*Saved data entries*.

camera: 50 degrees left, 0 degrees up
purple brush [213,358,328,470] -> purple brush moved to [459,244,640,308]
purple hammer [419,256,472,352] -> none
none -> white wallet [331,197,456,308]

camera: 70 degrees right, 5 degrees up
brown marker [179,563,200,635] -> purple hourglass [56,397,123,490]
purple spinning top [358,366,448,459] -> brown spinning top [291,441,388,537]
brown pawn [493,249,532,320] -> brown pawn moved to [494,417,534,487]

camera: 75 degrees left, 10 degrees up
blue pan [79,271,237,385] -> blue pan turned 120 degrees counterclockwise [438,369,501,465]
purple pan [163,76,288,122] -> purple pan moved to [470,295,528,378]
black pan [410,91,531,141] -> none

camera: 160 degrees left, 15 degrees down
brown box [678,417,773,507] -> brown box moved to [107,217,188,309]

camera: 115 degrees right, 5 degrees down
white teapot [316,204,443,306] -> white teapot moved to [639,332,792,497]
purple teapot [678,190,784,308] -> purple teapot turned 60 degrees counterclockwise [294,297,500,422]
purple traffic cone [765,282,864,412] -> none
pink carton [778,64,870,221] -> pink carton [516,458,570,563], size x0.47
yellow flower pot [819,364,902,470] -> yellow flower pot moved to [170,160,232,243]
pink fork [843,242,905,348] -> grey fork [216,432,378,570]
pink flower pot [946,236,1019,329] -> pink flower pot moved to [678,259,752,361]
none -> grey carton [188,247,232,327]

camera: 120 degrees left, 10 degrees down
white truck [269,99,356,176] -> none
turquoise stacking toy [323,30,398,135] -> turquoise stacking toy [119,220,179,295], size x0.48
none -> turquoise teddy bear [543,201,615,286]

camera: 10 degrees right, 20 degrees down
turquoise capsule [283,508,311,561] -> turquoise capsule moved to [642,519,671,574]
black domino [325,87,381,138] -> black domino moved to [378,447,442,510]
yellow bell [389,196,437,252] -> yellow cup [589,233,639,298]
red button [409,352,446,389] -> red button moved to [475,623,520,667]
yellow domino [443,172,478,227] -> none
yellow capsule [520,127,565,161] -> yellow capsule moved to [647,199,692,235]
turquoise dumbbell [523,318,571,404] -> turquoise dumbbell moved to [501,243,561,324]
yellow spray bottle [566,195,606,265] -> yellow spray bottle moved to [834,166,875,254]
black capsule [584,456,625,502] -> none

*Your goal*. The entries above hold a line with "camera: 10 degrees right, 20 degrees down" and a later line with "yellow spray bottle [566,195,606,265]". Write out exactly those lines and all lines between, nothing more.

*Written reply*.
camera: 10 degrees right, 20 degrees down
turquoise capsule [283,508,311,561] -> turquoise capsule moved to [642,519,671,574]
black domino [325,87,381,138] -> black domino moved to [378,447,442,510]
yellow bell [389,196,437,252] -> yellow cup [589,233,639,298]
red button [409,352,446,389] -> red button moved to [475,623,520,667]
yellow domino [443,172,478,227] -> none
yellow capsule [520,127,565,161] -> yellow capsule moved to [647,199,692,235]
turquoise dumbbell [523,318,571,404] -> turquoise dumbbell moved to [501,243,561,324]
yellow spray bottle [566,195,606,265] -> yellow spray bottle moved to [834,166,875,254]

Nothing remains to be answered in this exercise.